Difference listings:
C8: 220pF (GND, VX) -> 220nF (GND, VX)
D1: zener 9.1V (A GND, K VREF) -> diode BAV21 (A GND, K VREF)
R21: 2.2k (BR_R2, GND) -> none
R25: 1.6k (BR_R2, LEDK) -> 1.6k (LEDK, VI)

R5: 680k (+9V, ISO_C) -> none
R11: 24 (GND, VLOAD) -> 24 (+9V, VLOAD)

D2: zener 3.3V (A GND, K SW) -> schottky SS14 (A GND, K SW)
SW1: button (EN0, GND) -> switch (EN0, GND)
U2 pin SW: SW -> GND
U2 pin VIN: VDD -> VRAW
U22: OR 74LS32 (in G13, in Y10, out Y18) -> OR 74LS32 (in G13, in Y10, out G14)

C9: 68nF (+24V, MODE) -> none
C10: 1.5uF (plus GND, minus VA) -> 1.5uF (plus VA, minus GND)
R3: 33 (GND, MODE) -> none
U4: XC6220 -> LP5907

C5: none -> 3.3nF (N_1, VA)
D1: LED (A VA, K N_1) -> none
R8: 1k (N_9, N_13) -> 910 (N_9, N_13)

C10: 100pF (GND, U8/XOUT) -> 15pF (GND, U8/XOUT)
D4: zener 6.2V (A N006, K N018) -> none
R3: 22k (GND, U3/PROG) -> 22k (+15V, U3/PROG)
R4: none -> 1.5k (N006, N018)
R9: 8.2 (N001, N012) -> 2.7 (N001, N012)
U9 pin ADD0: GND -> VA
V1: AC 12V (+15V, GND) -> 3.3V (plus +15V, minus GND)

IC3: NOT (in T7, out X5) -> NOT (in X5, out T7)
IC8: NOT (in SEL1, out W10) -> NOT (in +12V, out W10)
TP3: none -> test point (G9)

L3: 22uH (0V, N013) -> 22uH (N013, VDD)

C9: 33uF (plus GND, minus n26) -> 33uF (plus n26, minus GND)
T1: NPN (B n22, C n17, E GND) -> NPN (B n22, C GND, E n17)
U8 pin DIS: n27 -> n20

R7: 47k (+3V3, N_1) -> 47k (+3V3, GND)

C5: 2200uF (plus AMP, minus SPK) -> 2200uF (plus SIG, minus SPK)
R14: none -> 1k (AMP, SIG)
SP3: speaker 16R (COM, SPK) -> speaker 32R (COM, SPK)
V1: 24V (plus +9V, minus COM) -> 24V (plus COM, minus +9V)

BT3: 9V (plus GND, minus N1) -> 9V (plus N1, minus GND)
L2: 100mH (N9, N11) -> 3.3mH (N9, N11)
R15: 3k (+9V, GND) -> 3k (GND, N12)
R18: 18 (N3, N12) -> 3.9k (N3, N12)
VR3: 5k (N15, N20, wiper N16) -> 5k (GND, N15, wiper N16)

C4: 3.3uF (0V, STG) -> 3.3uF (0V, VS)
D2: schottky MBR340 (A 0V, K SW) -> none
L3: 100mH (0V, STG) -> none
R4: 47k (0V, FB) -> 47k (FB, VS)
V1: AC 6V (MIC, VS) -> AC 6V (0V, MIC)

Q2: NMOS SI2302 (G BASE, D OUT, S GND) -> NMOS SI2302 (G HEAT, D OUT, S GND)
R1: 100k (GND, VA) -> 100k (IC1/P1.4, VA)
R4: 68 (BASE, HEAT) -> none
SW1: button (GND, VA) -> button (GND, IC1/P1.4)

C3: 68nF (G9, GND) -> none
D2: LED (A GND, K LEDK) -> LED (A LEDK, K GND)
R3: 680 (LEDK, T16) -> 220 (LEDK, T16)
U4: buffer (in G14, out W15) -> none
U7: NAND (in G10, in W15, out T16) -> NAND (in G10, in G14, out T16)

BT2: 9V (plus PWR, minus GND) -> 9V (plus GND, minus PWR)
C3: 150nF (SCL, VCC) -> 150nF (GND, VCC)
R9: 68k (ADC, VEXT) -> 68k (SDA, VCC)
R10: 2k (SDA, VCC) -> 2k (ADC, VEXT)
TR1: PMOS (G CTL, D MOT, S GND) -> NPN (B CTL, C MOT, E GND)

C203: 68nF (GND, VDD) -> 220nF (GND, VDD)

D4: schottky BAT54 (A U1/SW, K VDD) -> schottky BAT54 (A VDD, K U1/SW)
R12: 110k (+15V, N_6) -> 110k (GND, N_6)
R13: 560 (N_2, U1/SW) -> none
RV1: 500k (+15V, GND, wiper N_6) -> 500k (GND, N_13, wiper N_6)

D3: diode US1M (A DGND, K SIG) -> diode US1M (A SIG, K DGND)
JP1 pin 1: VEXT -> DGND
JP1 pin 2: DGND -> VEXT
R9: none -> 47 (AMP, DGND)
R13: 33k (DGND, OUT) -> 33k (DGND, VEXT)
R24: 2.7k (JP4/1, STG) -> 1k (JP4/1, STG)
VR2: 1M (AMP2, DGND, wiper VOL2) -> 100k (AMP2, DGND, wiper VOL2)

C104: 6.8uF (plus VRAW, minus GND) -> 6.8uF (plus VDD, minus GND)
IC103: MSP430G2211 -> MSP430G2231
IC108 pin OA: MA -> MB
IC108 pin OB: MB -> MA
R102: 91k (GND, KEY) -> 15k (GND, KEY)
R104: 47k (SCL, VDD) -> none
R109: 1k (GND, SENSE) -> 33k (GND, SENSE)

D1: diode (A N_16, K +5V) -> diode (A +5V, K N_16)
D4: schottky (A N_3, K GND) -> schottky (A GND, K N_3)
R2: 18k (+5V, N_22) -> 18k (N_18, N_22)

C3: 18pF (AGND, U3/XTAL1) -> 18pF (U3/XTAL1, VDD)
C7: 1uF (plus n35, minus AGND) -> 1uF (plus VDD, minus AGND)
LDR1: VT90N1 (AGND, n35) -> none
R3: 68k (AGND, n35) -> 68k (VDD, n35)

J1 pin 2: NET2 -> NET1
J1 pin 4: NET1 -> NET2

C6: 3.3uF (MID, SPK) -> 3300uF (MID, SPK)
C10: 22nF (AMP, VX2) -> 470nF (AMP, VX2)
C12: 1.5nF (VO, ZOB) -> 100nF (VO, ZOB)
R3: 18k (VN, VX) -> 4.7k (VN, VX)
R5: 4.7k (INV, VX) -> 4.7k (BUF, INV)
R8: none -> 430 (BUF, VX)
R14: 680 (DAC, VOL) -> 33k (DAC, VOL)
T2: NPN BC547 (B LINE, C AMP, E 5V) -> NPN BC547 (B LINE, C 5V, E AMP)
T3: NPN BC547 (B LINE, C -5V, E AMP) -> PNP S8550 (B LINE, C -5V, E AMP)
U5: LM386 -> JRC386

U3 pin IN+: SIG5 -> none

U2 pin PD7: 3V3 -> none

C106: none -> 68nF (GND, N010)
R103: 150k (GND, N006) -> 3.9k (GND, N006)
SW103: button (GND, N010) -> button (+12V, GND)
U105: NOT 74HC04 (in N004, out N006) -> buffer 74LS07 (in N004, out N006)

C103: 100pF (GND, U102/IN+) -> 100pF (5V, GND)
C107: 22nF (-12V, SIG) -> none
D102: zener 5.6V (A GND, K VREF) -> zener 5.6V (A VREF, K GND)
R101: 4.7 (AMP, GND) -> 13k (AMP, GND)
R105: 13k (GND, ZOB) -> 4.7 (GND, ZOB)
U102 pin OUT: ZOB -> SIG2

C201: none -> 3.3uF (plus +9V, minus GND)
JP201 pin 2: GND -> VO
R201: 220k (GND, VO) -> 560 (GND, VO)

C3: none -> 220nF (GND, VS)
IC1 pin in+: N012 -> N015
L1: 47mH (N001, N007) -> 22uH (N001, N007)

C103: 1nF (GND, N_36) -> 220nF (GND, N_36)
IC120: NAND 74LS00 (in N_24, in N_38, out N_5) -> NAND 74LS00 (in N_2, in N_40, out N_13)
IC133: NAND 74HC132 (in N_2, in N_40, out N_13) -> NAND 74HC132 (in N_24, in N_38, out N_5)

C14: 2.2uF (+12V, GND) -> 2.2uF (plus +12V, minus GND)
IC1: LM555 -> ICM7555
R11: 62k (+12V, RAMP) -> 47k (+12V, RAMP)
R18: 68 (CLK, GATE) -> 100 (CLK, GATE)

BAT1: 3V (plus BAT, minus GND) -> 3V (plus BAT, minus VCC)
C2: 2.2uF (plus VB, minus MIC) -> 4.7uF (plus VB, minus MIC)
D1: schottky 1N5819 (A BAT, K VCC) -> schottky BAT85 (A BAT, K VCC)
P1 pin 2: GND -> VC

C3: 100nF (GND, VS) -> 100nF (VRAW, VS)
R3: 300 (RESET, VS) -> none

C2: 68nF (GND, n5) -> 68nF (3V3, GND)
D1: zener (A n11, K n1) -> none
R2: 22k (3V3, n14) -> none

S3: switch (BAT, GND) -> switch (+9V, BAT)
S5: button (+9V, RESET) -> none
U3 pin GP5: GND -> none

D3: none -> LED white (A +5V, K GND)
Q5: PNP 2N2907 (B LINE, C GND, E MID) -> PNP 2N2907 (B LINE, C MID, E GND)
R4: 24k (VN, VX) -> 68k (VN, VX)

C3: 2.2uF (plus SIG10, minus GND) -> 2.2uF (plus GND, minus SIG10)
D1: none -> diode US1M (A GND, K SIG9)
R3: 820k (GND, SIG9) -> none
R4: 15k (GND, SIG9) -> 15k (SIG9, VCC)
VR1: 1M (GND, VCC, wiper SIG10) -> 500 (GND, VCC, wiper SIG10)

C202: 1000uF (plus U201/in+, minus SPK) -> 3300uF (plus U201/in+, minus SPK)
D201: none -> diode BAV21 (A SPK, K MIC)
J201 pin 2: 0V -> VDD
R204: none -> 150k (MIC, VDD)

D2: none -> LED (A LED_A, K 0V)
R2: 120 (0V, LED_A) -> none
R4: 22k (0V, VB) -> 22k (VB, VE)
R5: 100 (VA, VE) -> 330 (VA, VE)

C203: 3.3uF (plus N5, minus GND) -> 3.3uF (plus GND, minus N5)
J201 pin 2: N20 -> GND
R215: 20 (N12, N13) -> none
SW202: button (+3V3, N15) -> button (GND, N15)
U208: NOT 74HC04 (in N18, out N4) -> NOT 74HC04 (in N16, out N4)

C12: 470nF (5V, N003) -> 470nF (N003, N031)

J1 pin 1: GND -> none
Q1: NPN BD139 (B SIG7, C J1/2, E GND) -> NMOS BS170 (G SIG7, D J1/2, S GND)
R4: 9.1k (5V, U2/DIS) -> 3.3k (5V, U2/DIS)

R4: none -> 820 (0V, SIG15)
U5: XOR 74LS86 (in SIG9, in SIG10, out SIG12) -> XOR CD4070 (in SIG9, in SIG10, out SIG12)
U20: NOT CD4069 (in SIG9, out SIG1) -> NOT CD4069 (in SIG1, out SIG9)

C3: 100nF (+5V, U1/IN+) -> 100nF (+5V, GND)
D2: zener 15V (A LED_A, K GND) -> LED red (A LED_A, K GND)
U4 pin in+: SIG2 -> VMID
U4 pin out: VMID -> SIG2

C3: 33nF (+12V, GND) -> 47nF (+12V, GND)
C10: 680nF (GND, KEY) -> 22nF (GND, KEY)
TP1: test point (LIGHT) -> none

▶ _What you are asked to do_
Quote exactly and only the lines from the one holding "C3: 100nF (+5V, U1/IN+) -> 100nF (+5V, GND)" through the end of the data.

▶ _Task response_
C3: 100nF (+5V, U1/IN+) -> 100nF (+5V, GND)
D2: zener 15V (A LED_A, K GND) -> LED red (A LED_A, K GND)
U4 pin in+: SIG2 -> VMID
U4 pin out: VMID -> SIG2

C3: 33nF (+12V, GND) -> 47nF (+12V, GND)
C10: 680nF (GND, KEY) -> 22nF (GND, KEY)
TP1: test point (LIGHT) -> none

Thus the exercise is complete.